Assignment:
In your copy, the records appear word for word and the pictures do not appear at all.

※ ※ ※

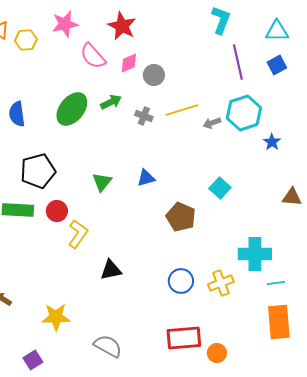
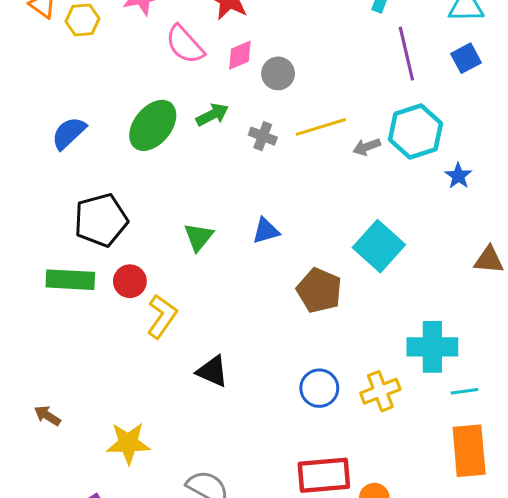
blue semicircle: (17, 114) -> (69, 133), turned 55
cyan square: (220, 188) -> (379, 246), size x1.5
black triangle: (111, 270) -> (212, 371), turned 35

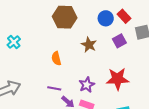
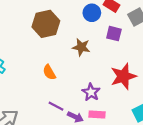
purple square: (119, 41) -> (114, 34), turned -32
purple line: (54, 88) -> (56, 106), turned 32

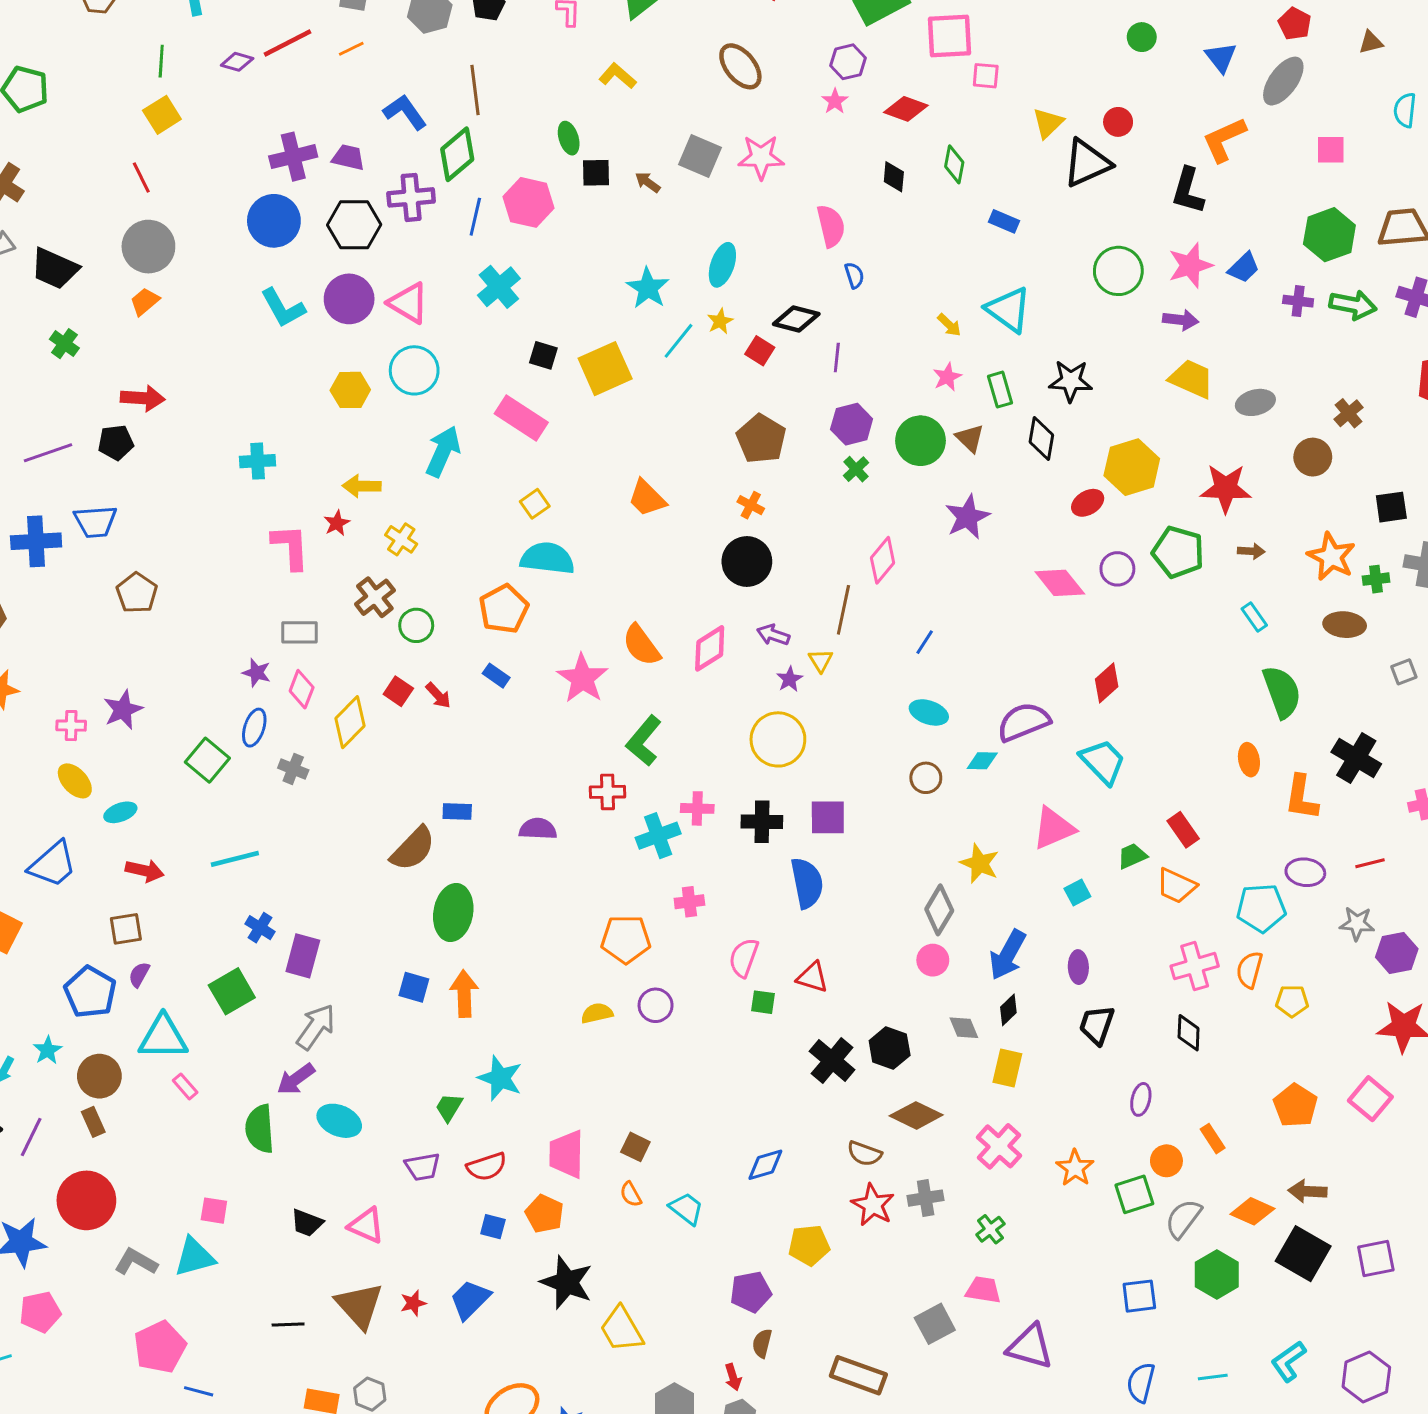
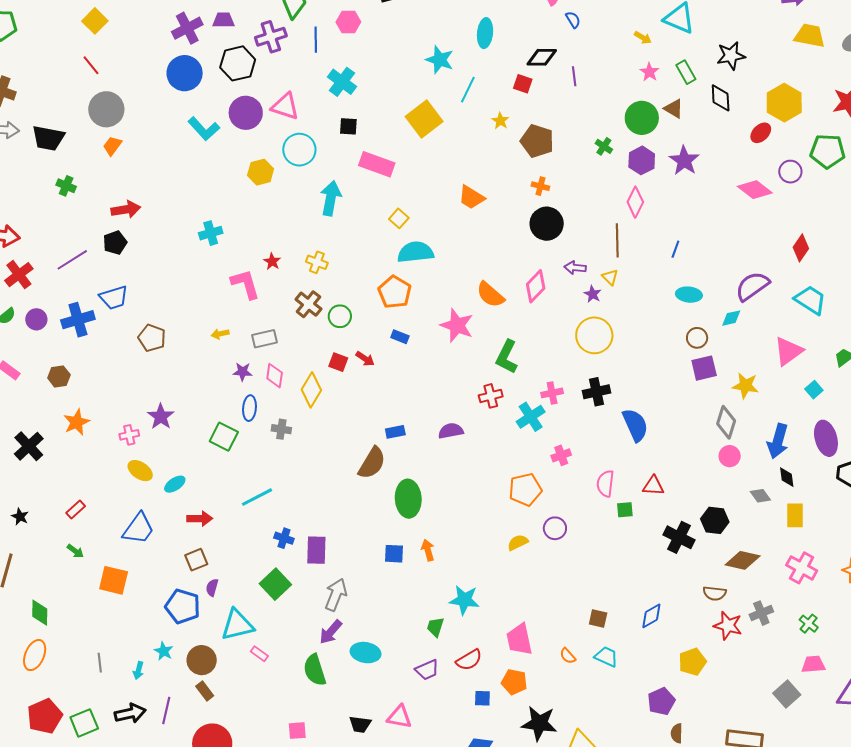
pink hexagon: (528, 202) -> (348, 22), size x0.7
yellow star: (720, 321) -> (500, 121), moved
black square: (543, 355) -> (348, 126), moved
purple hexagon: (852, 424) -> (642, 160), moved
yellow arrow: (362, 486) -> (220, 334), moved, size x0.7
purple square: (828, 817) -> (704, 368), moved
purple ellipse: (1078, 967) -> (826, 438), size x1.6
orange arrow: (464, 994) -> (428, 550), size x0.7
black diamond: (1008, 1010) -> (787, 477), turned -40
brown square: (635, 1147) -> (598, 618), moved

※ ※ ※

Answer box:
blue semicircle: (17, 114) -> (69, 133), turned 55
cyan square: (220, 188) -> (379, 246), size x1.5
black triangle: (111, 270) -> (212, 371), turned 35

purple square: (119, 41) -> (114, 34), turned -32
purple line: (54, 88) -> (56, 106), turned 32

pink hexagon: (528, 202) -> (348, 22), size x0.7
yellow star: (720, 321) -> (500, 121), moved
black square: (543, 355) -> (348, 126), moved
purple hexagon: (852, 424) -> (642, 160), moved
yellow arrow: (362, 486) -> (220, 334), moved, size x0.7
purple square: (828, 817) -> (704, 368), moved
purple ellipse: (1078, 967) -> (826, 438), size x1.6
orange arrow: (464, 994) -> (428, 550), size x0.7
black diamond: (1008, 1010) -> (787, 477), turned -40
brown square: (635, 1147) -> (598, 618), moved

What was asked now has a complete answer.